#### [Exercise objective]
Starting with the line where "IC4: SFH615 -> TLP281" appears, print every line through the end of the entries below exactly as it stands, and leave out the pictures.

*** Dataset extract Section Begins ***

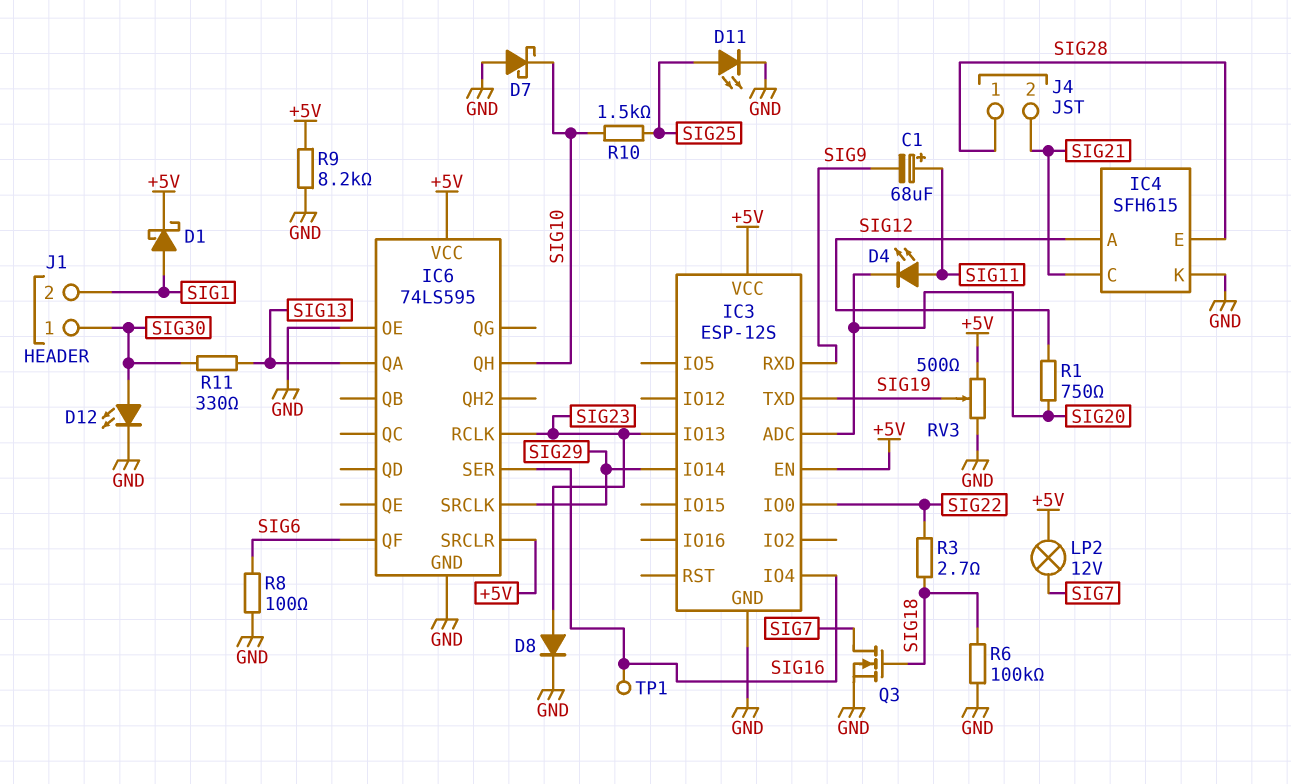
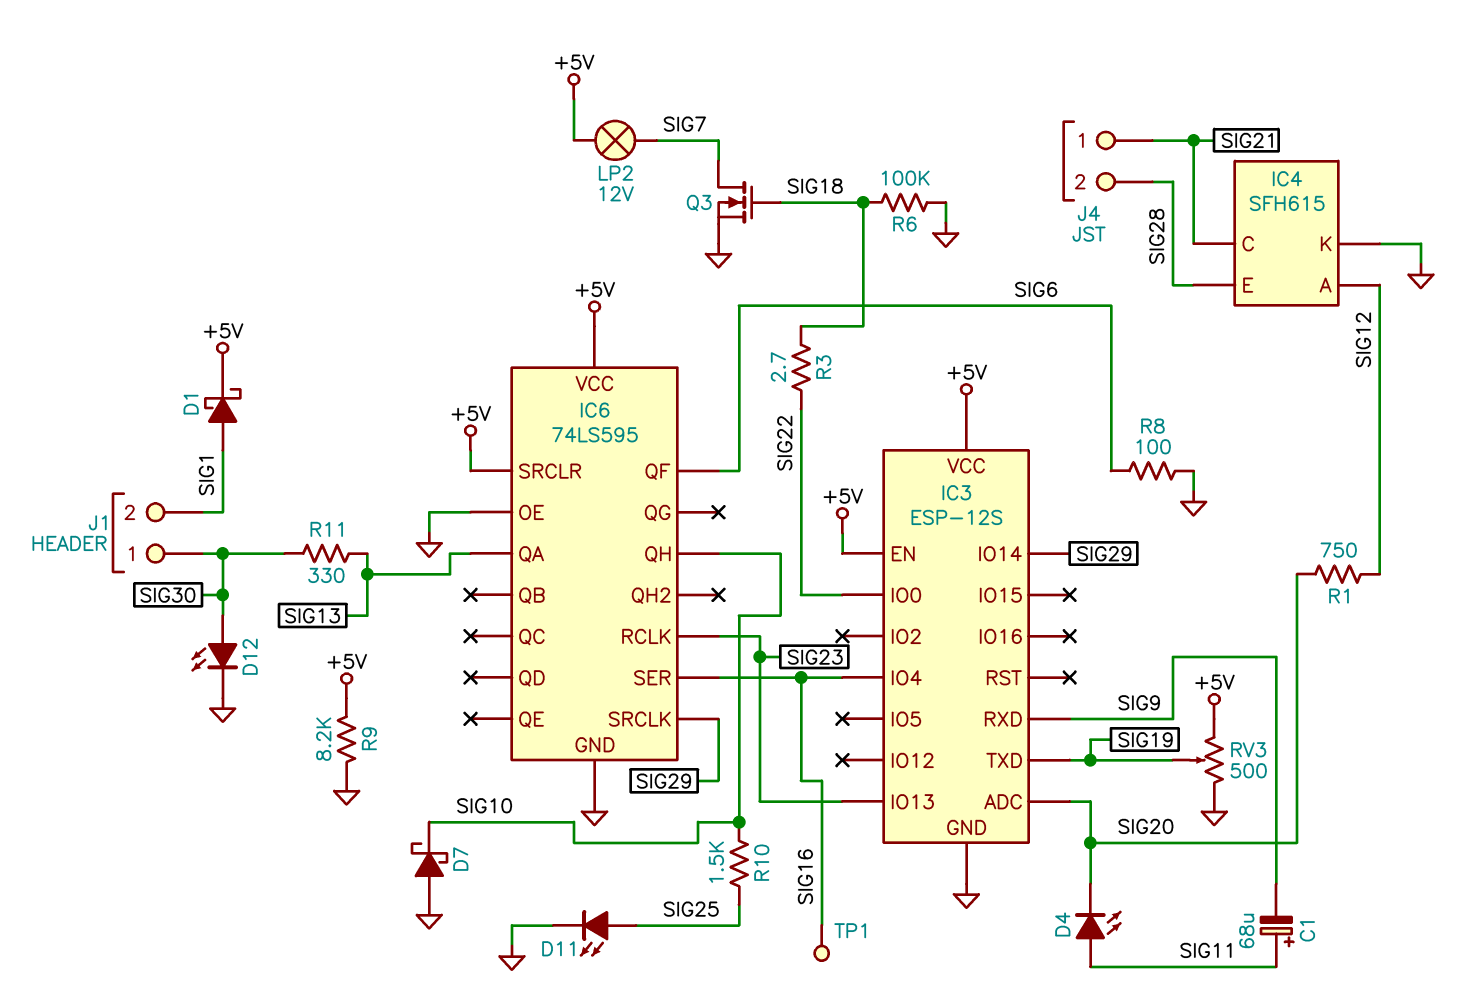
D8: diode (A SIG23, K GND) -> none
J4 pin 1: SIG28 -> SIG21
J4 pin 2: SIG21 -> SIG28

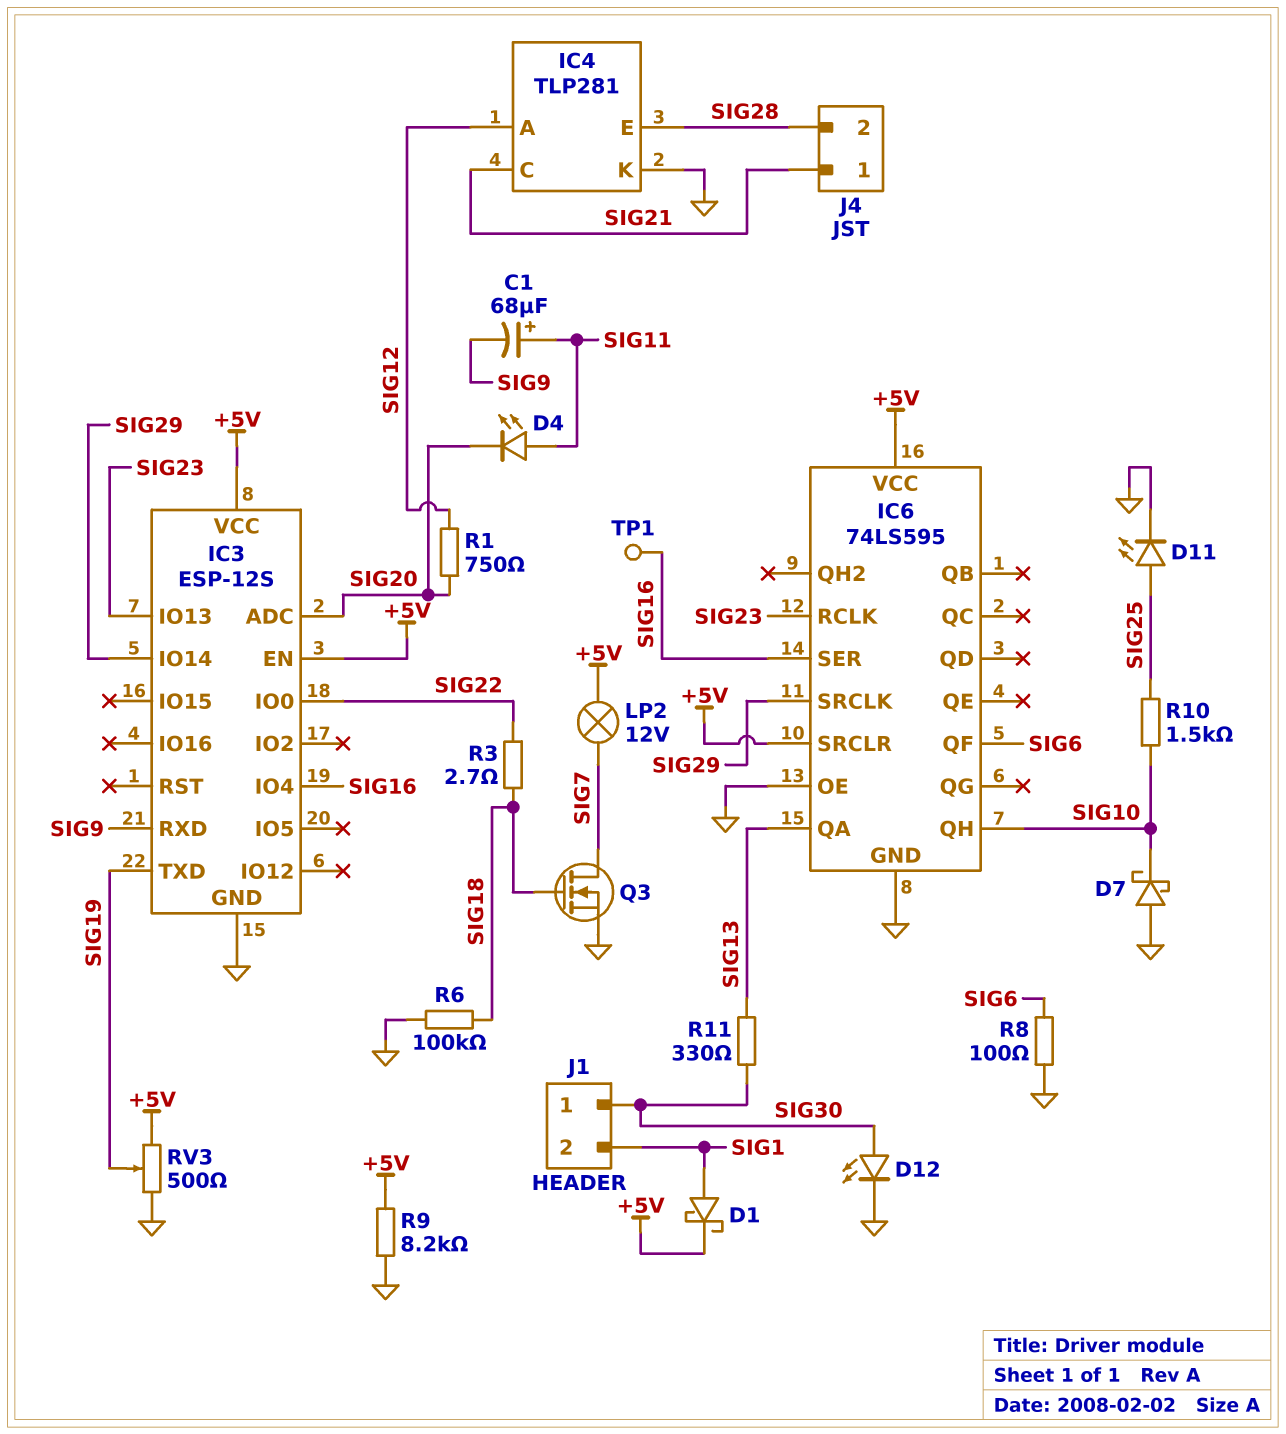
IC4: SFH615 -> TLP281

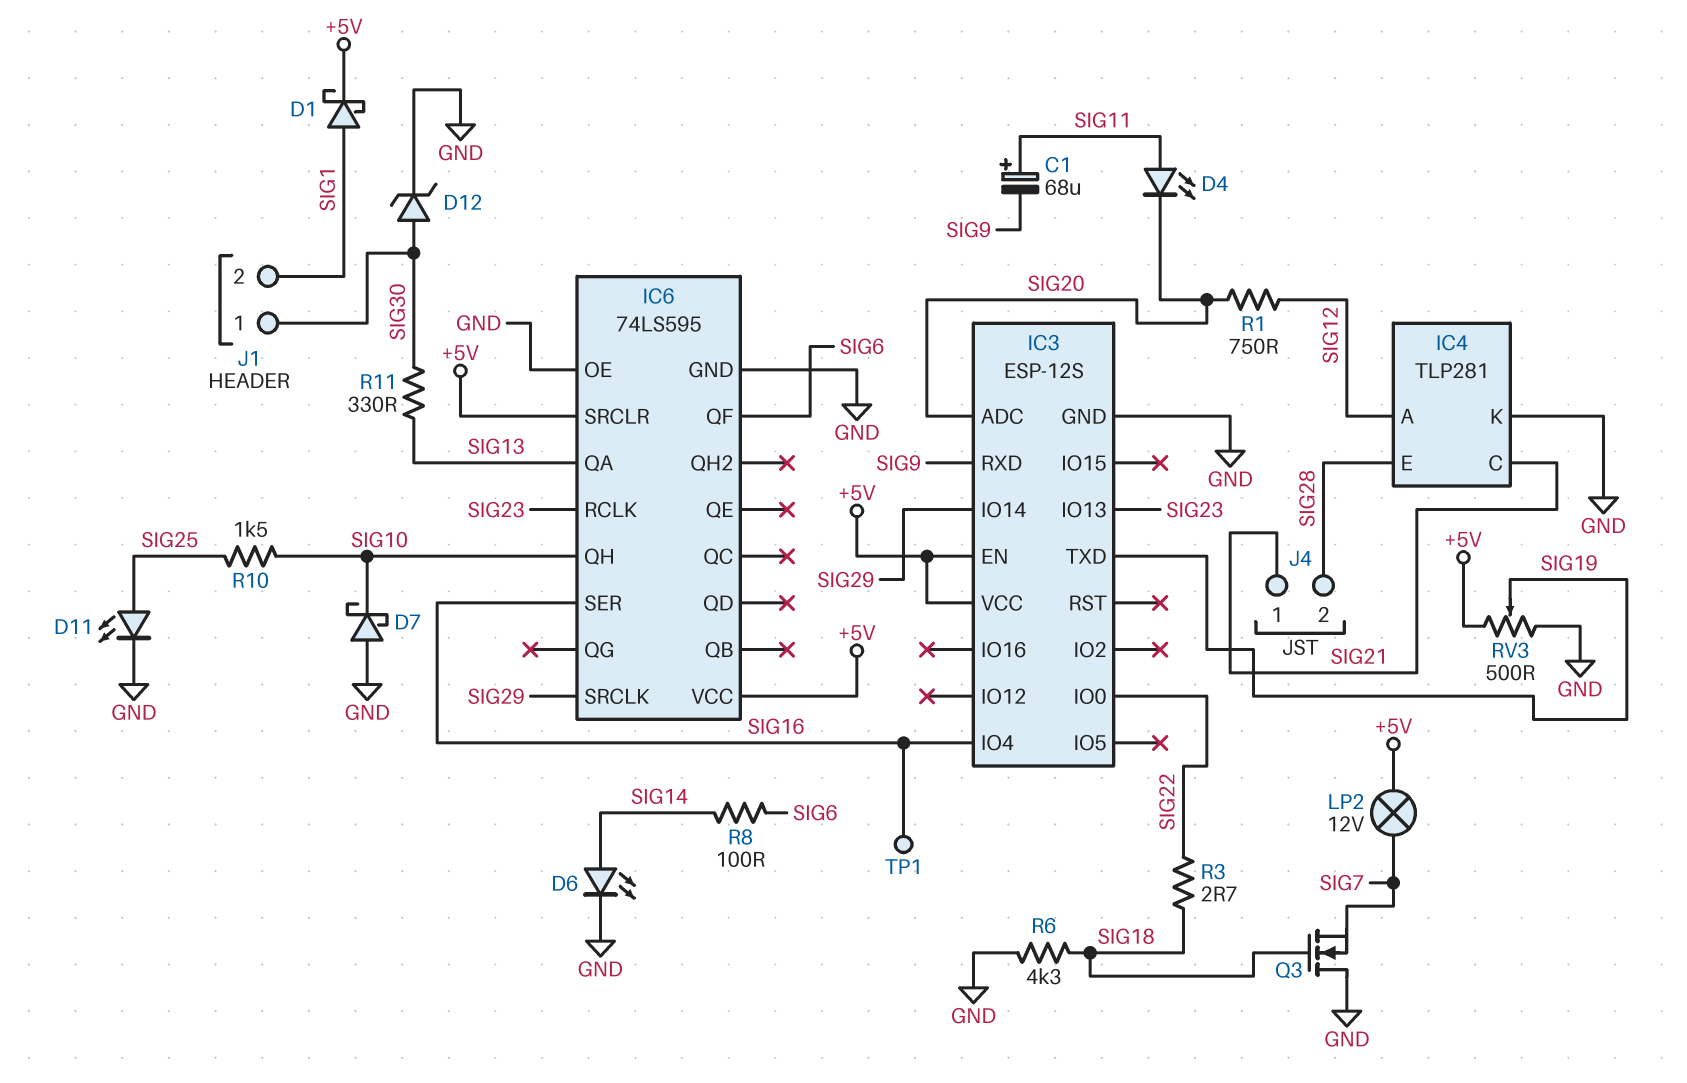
D6: none -> LED (A SIG14, K GND)
D12: LED (A SIG30, K GND) -> zener (A SIG30, K GND)
Q3: NMOS (G SIG18, D SIG7, S GND) -> NMOS (G SIG18, D GND, S SIG7)
R6: 100k (GND, SIG18) -> 4.3k (GND, SIG18)
R8: 100 (GND, SIG6) -> 100 (SIG6, SIG14)
R9: 8.2k (+5V, GND) -> none

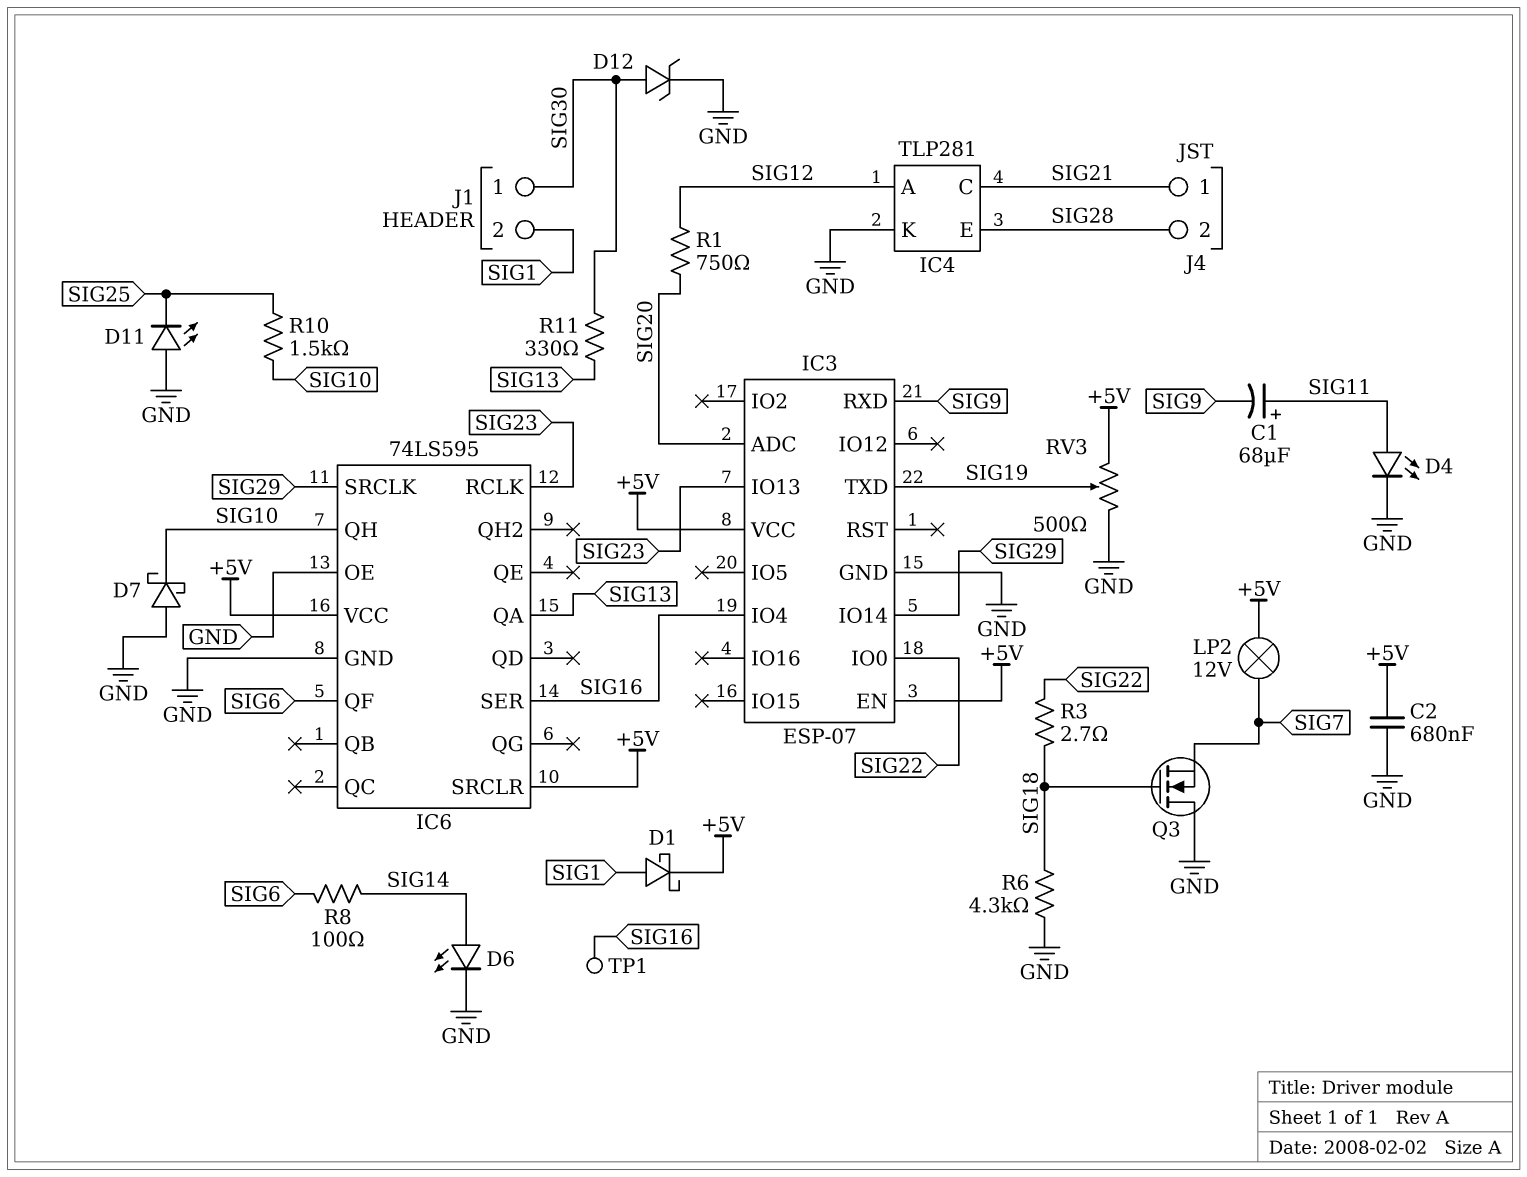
C2: none -> 680nF (+5V, GND)
D4: LED (A SIG11, K SIG20) -> LED (A SIG11, K GND)
D11: LED (A SIG25, K GND) -> LED (A GND, K SIG25)
IC3: ESP-12S -> ESP-07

*** Dataset extract Section Ends ***

#### [Result for this task]
IC4: SFH615 -> TLP281

D6: none -> LED (A SIG14, K GND)
D12: LED (A SIG30, K GND) -> zener (A SIG30, K GND)
Q3: NMOS (G SIG18, D SIG7, S GND) -> NMOS (G SIG18, D GND, S SIG7)
R6: 100k (GND, SIG18) -> 4.3k (GND, SIG18)
R8: 100 (GND, SIG6) -> 100 (SIG6, SIG14)
R9: 8.2k (+5V, GND) -> none

C2: none -> 680nF (+5V, GND)
D4: LED (A SIG11, K SIG20) -> LED (A SIG11, K GND)
D11: LED (A SIG25, K GND) -> LED (A GND, K SIG25)
IC3: ESP-12S -> ESP-07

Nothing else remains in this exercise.